## [What the task asks]
Since the pictures are not wanted, copy only the text of every record exactly.

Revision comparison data
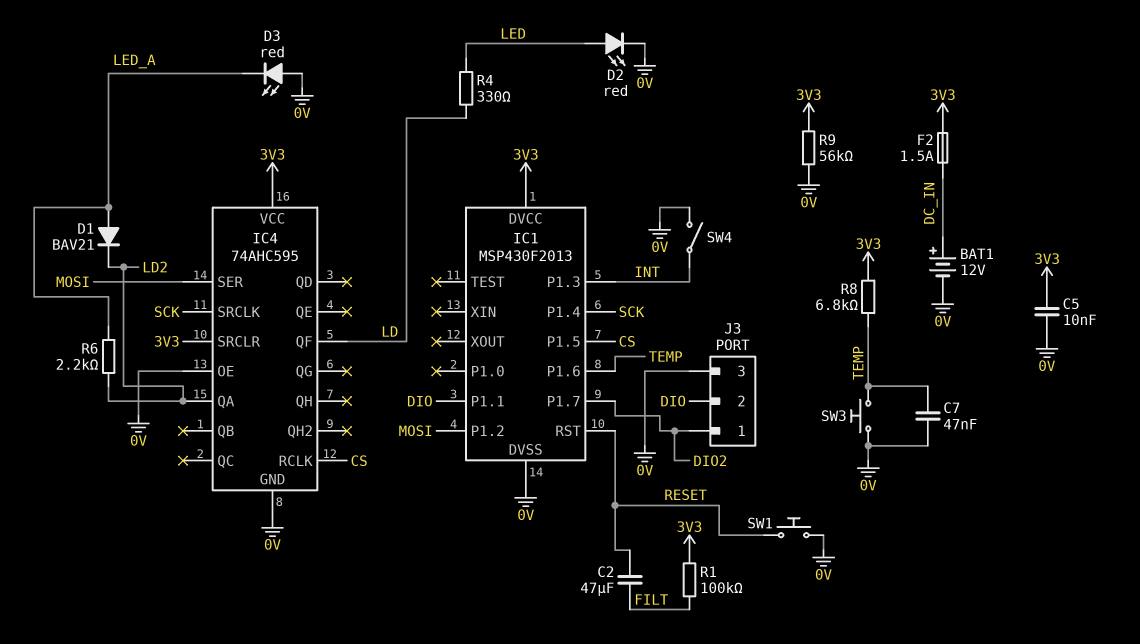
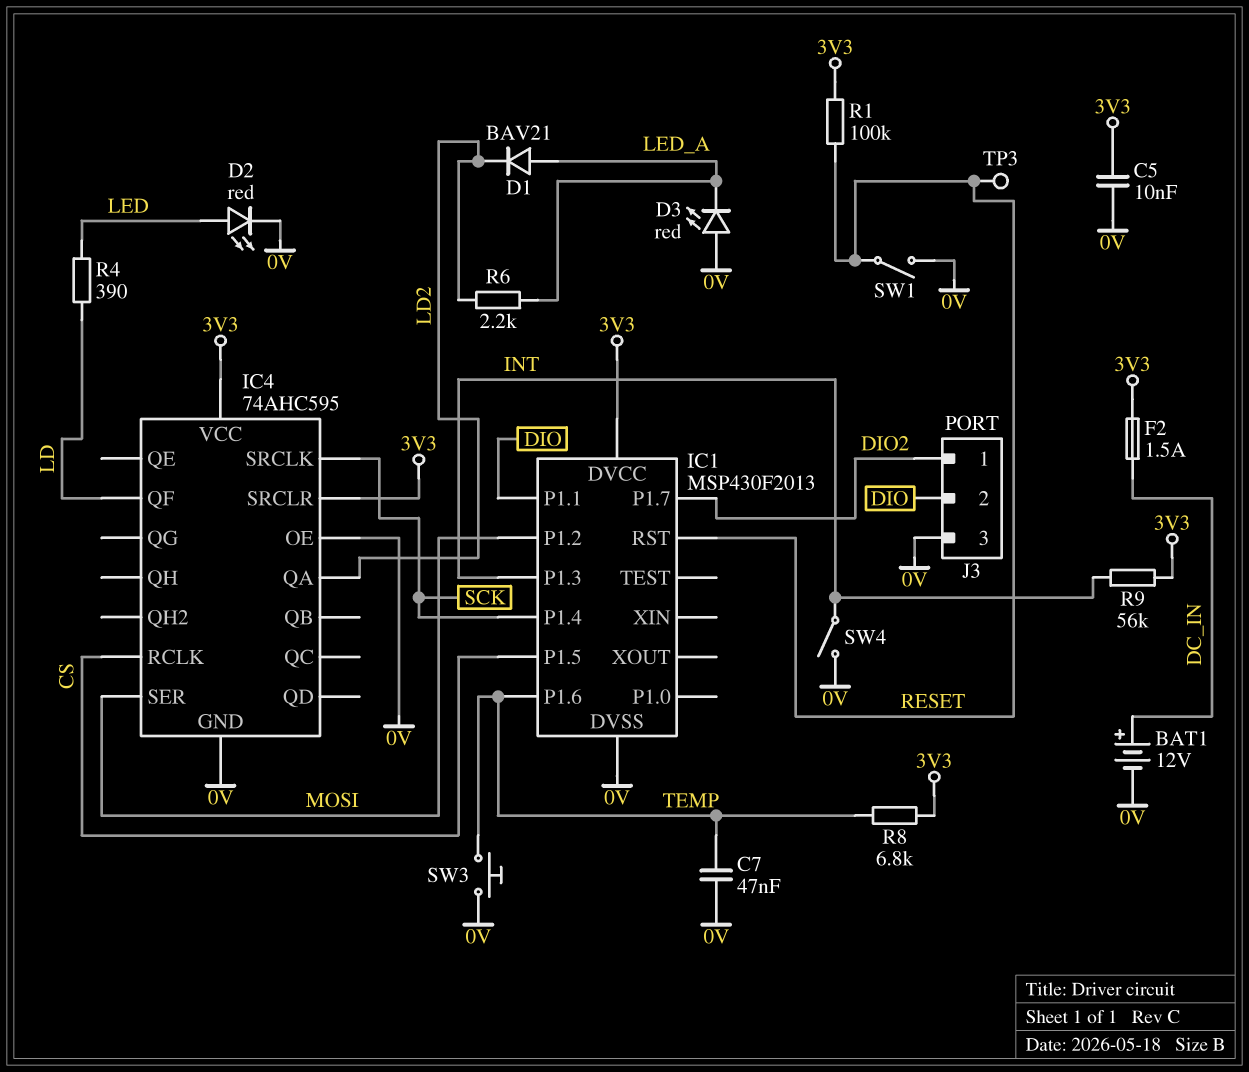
C2: 47uF (FILT, RESET) -> none
R1: 100k (3V3, FILT) -> 100k (3V3, RESET)
R4: 330 (LD, LED) -> 390 (LD, LED)
R9: 56k (0V, 3V3) -> 56k (3V3, INT)
SW1: button (0V, RESET) -> switch (0V, RESET)
TP3: none -> test point (RESET)

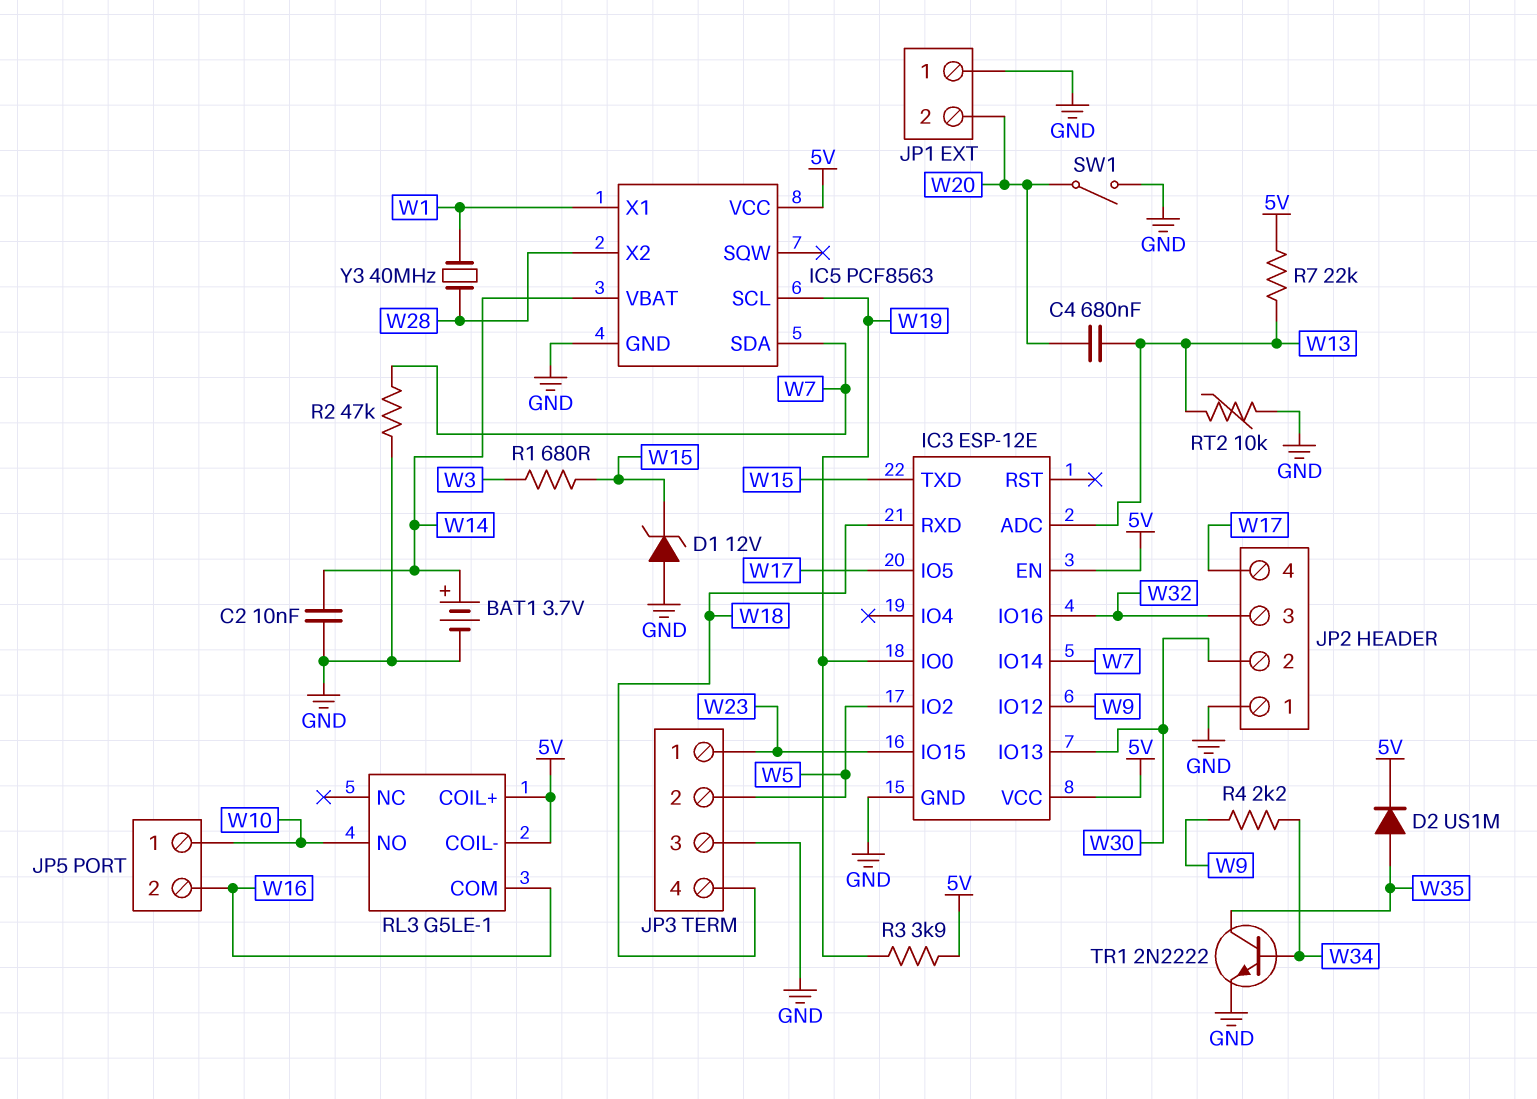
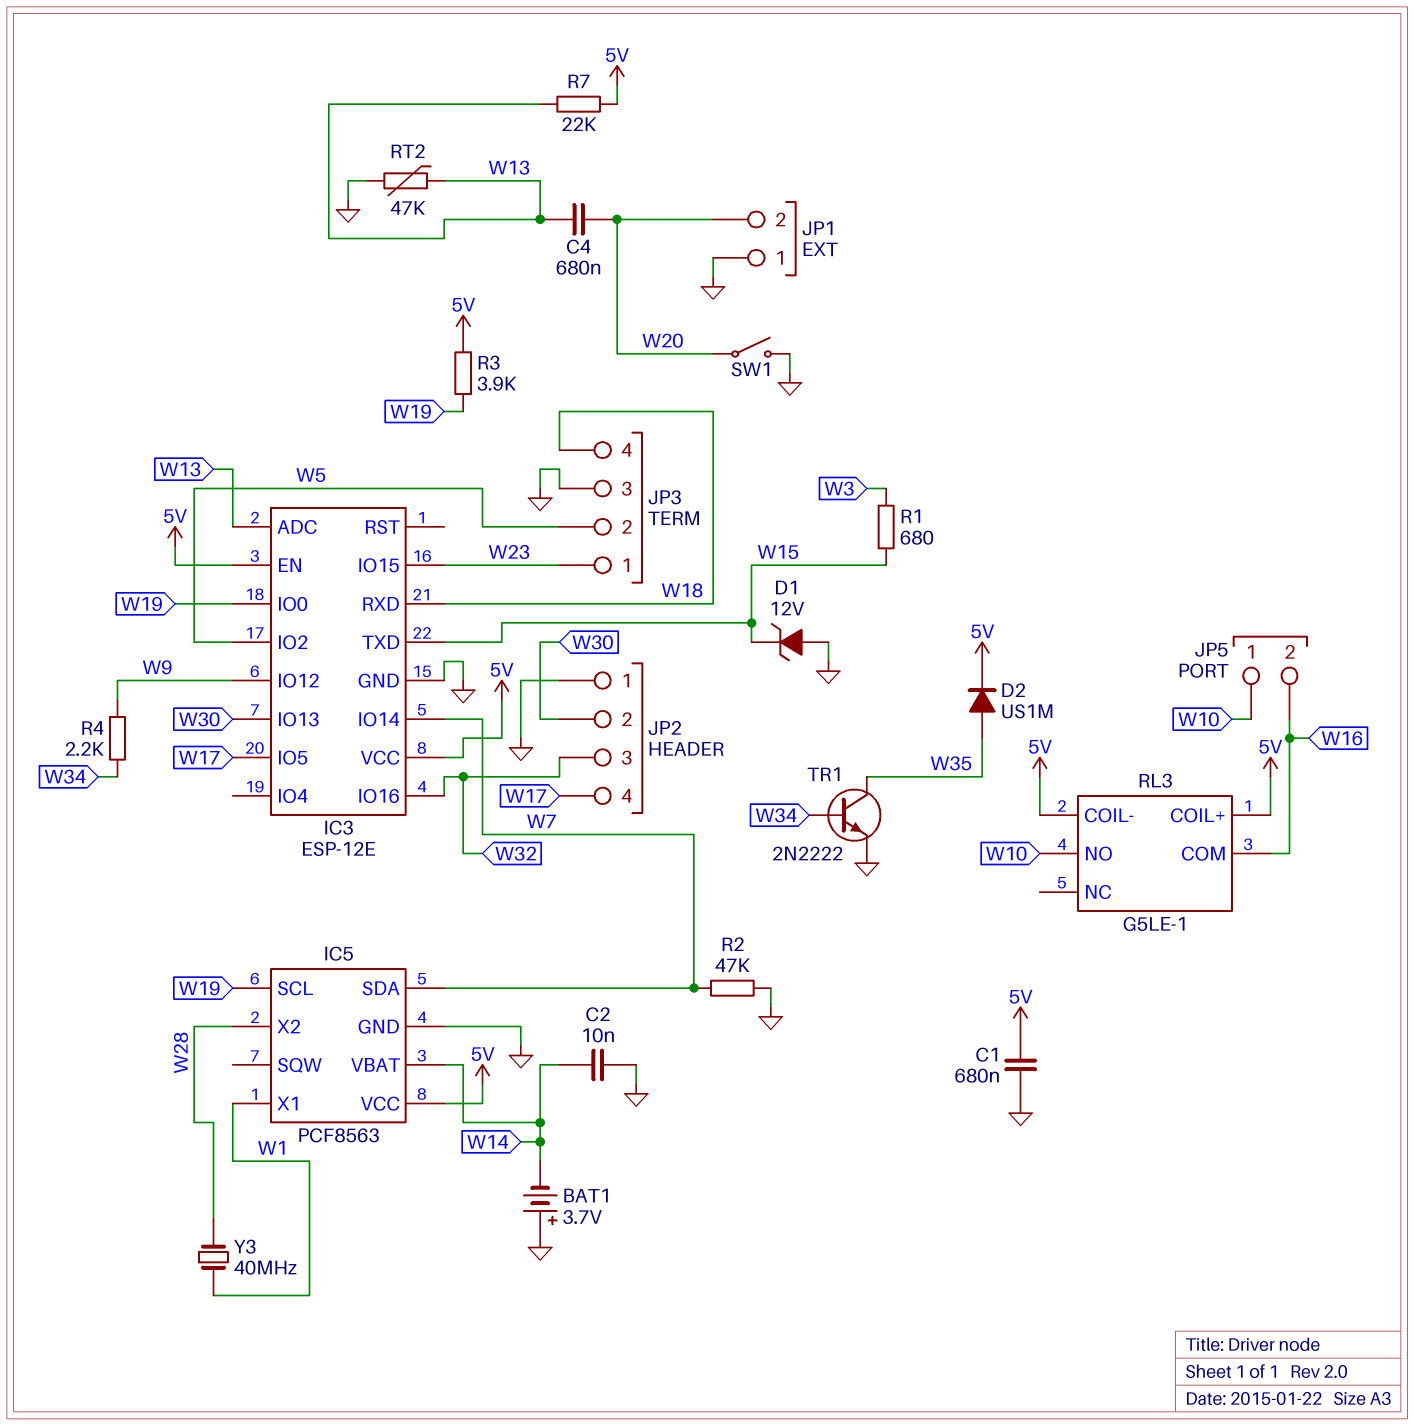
BAT1: 3.7V (plus W14, minus GND) -> 3.7V (plus GND, minus W14)
C1: none -> 680nF (5V, GND)
RT2: 10k (GND, W13) -> 47k (GND, W13)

## [Response box]
C2: 47uF (FILT, RESET) -> none
R1: 100k (3V3, FILT) -> 100k (3V3, RESET)
R4: 330 (LD, LED) -> 390 (LD, LED)
R9: 56k (0V, 3V3) -> 56k (3V3, INT)
SW1: button (0V, RESET) -> switch (0V, RESET)
TP3: none -> test point (RESET)

BAT1: 3.7V (plus W14, minus GND) -> 3.7V (plus GND, minus W14)
C1: none -> 680nF (5V, GND)
RT2: 10k (GND, W13) -> 47k (GND, W13)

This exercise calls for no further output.